- _Your objective_
From the line containing "building: [548,90,608,133] -> none" through the last line of the records below, output every line exactly as it appears, but leave out the pictures.

(Records for this task)

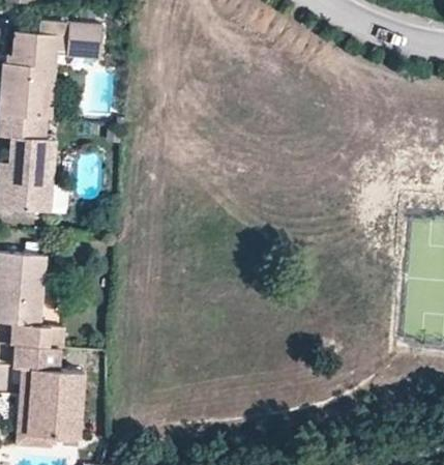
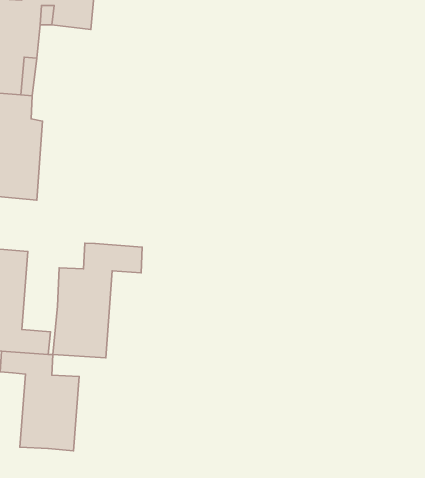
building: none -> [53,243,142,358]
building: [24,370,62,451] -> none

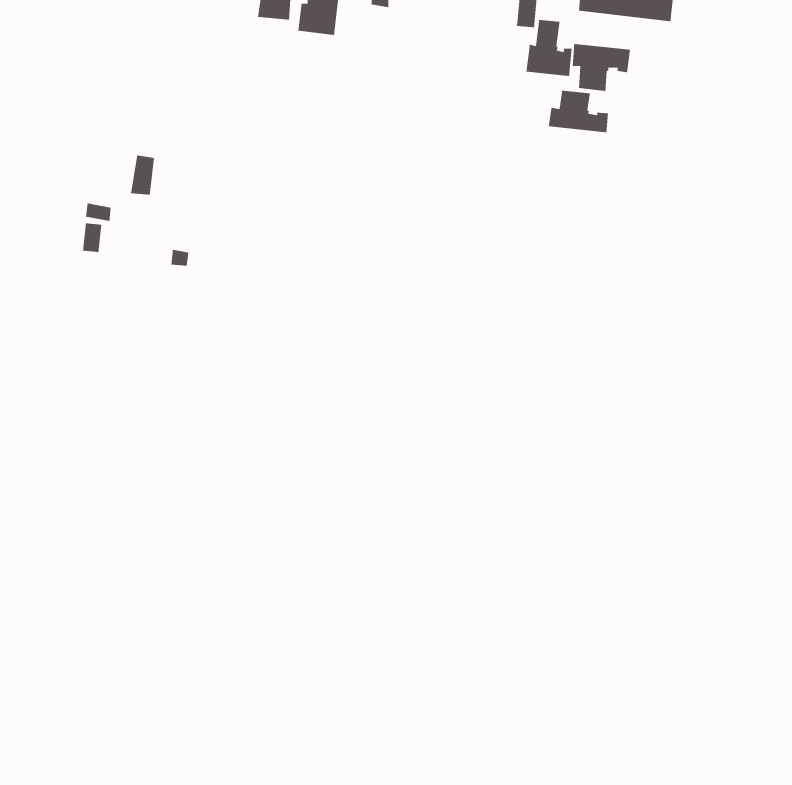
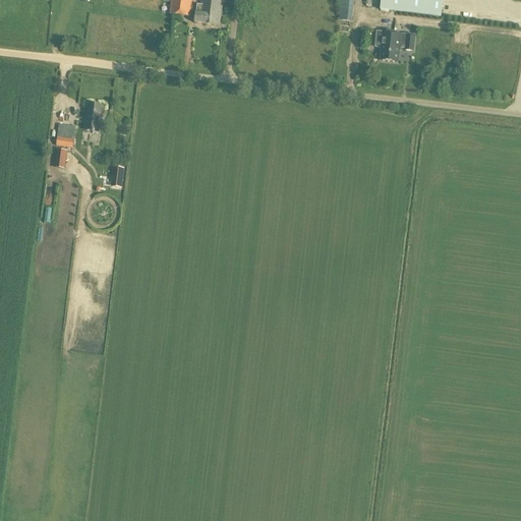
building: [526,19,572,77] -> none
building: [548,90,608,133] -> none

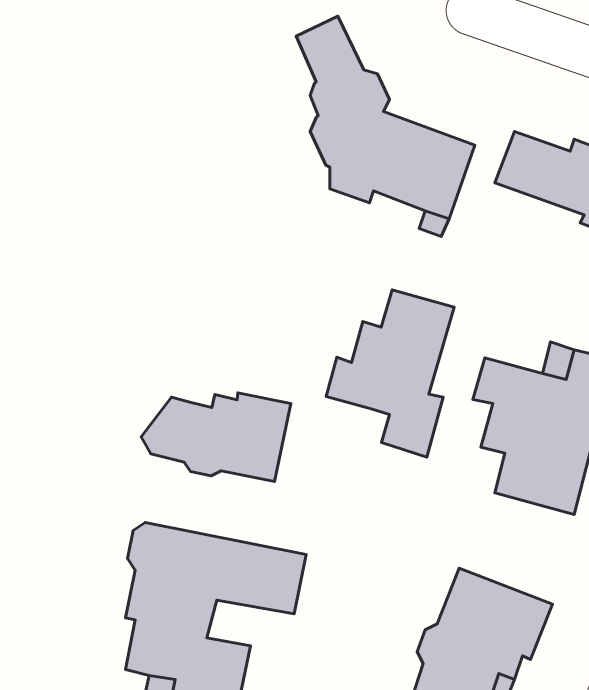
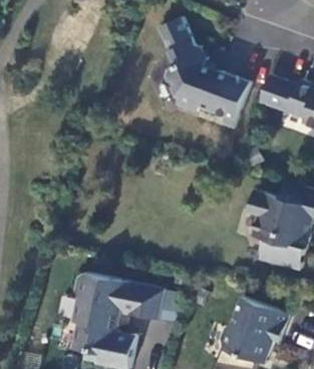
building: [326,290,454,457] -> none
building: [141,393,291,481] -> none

(End Records for this task)

- _Answer space_
building: [548,90,608,133] -> none

building: [326,290,454,457] -> none
building: [141,393,291,481] -> none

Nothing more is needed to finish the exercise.